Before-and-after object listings
——————————

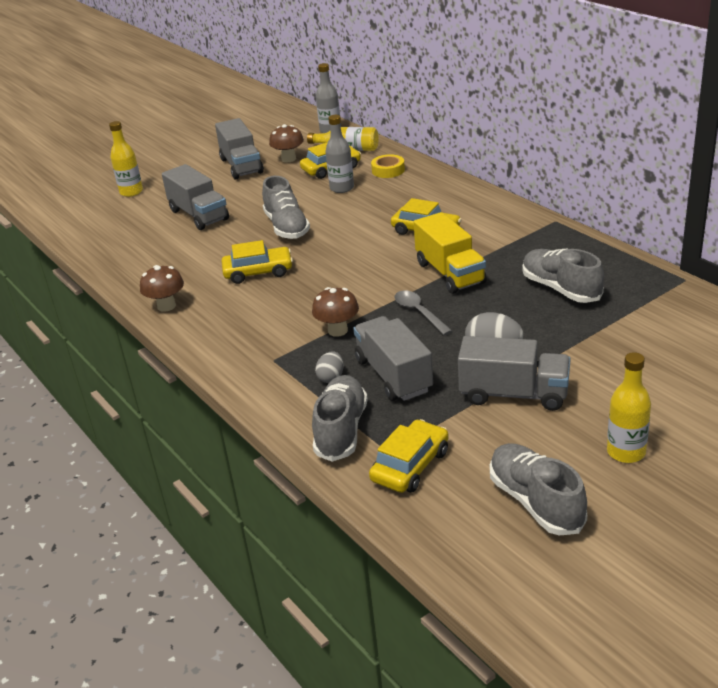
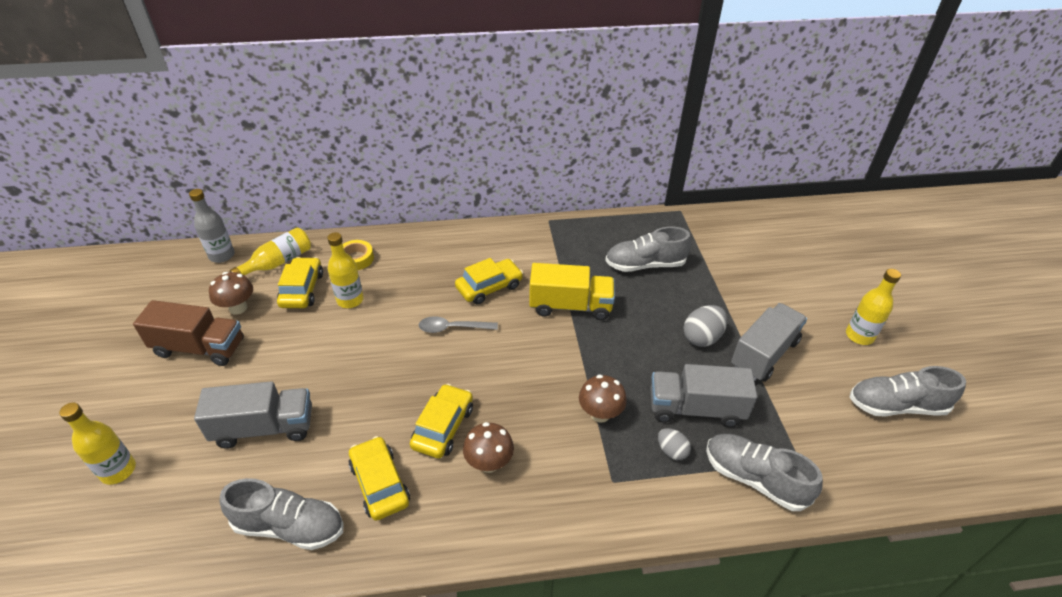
camera: 65 degrees left, 10 degrees up
brown mushroom [140,265,184,312] -> brown mushroom moved to [463,422,514,473]
grey truck [215,118,264,180] -> brown truck [133,300,244,366]
grey shoe [262,176,310,239] -> grey shoe moved to [220,478,344,550]
grey bottle [325,115,354,193] -> yellow bottle [327,232,364,308]
yellow car [369,419,449,493] -> yellow car moved to [348,436,410,521]
grey spoon [395,290,452,335] -> grey spoon moved to [419,316,498,333]

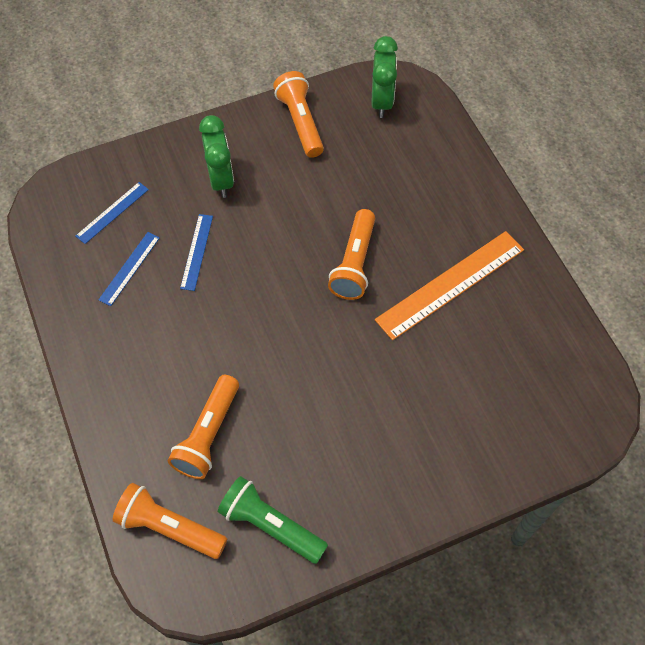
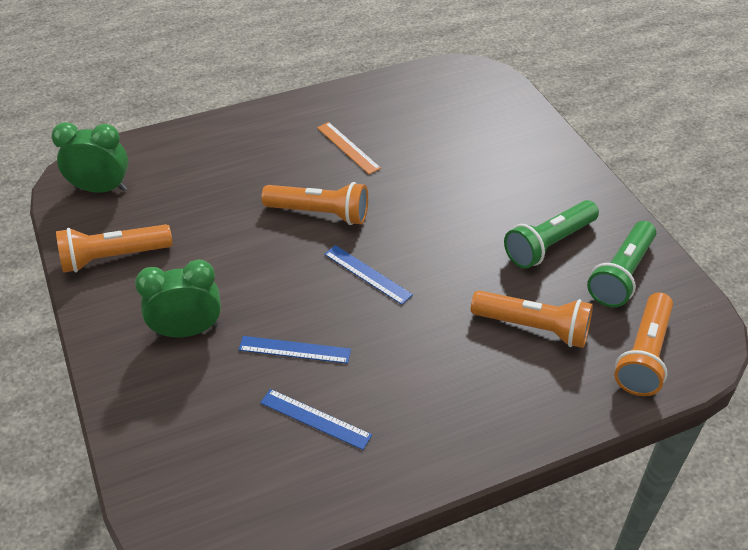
camera: 90 degrees left, 15 degrees down
blue ruler [76,182,149,244] -> blue ruler moved to [324,245,413,305]
orange ruler [375,231,524,340] -> orange ruler [317,122,381,174], size x0.53
none -> green flashlight [504,200,599,269]

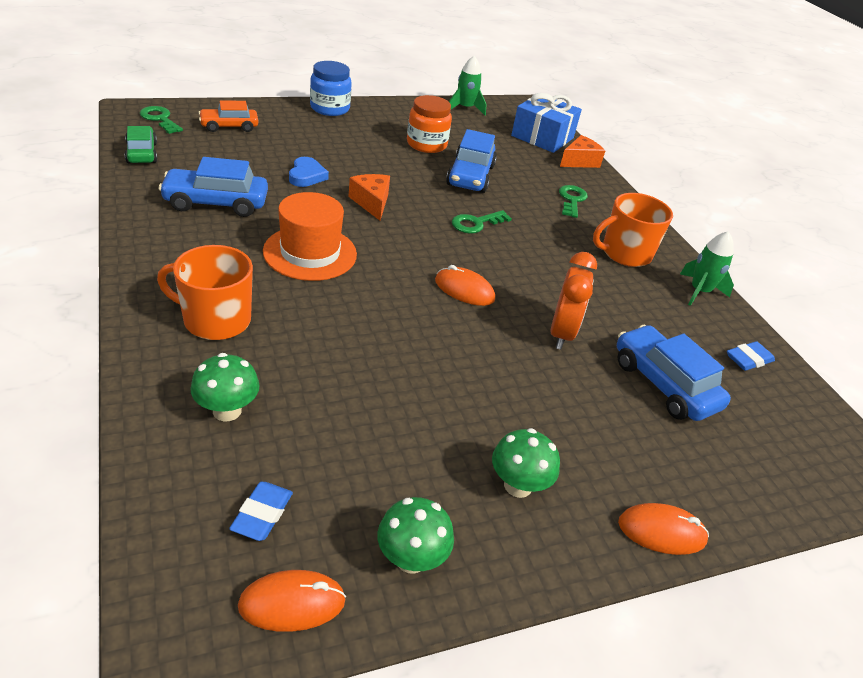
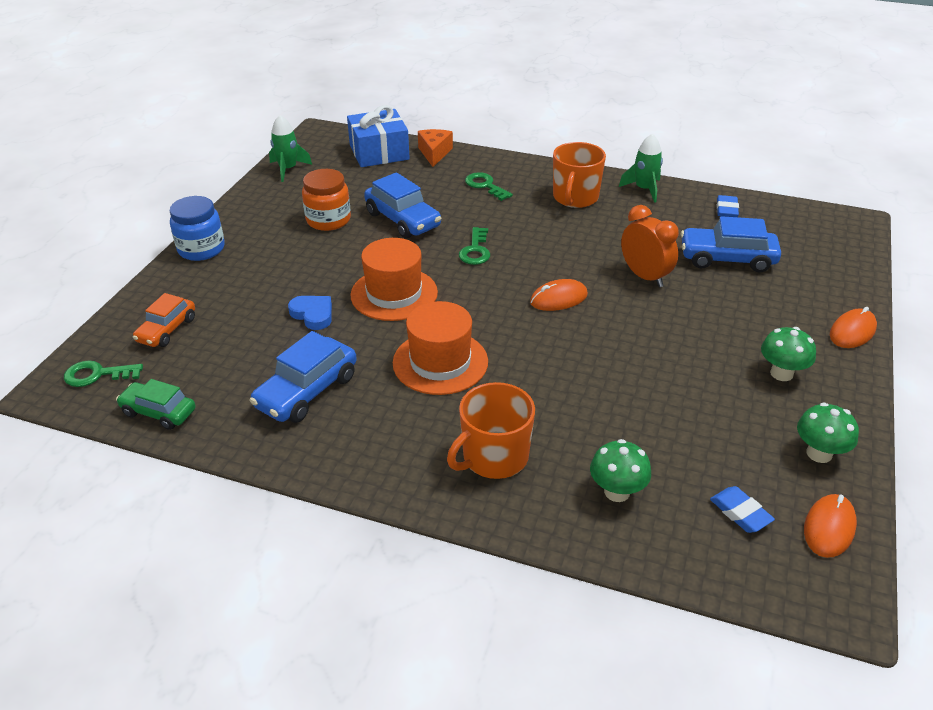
camera: 45 degrees left, 0 degrees up
orange cheese [348,174,390,220] -> orange hat [350,238,438,321]

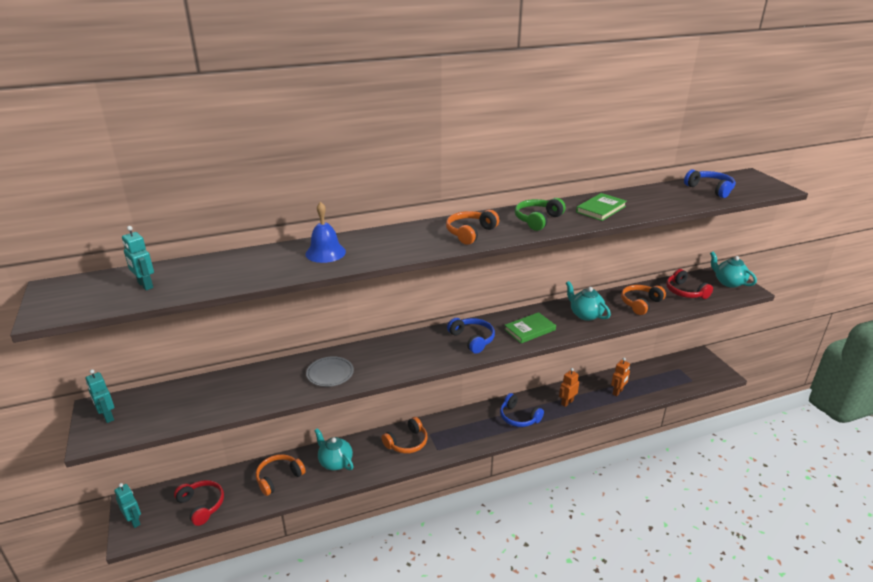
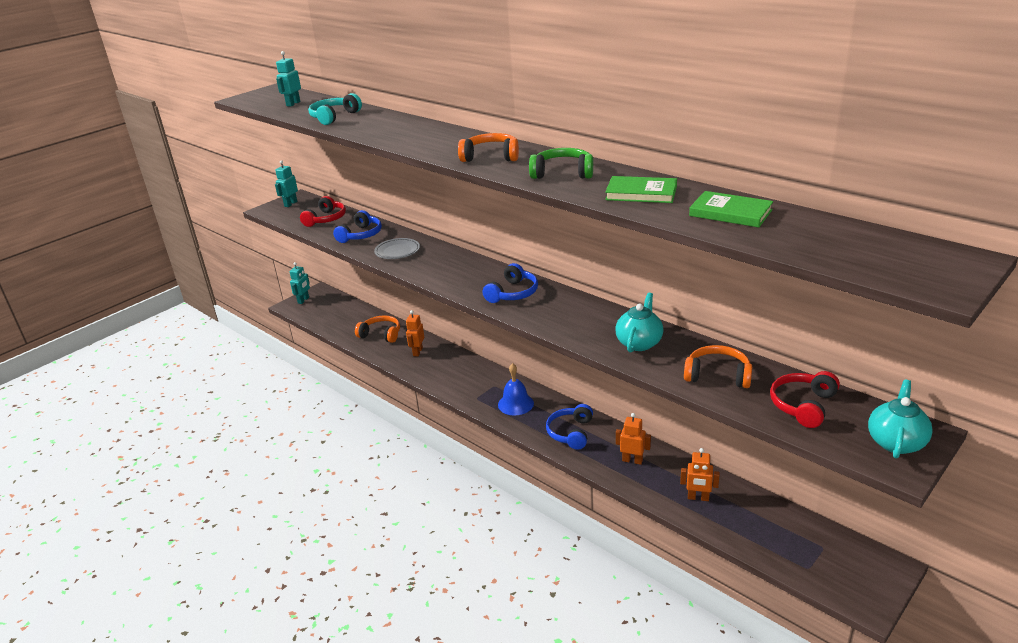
camera: 65 degrees right, 0 degrees up
red headphones [174,480,224,526] -> red headphones moved to [300,196,346,227]
blue bell [305,202,346,263] -> blue bell moved to [498,363,534,415]
turquoise teapot [314,428,354,470] -> orange robot [406,310,424,356]
orange headphones [381,417,427,454] -> none
green book [504,312,556,343] -> green book moved to [689,191,773,227]
blue headphones [684,169,736,198] -> blue headphones moved to [333,210,382,243]
none -> turquoise headphones [308,93,362,125]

——————————

§ WHAT YOU WILL DO: Exactly the lines from the one containing "green book [504,312,556,343]" to the last line of the entries above must be duplicated, with both of those lines included and nothing more.

§ ANSWER AREA:
green book [504,312,556,343] -> green book moved to [689,191,773,227]
blue headphones [684,169,736,198] -> blue headphones moved to [333,210,382,243]
none -> turquoise headphones [308,93,362,125]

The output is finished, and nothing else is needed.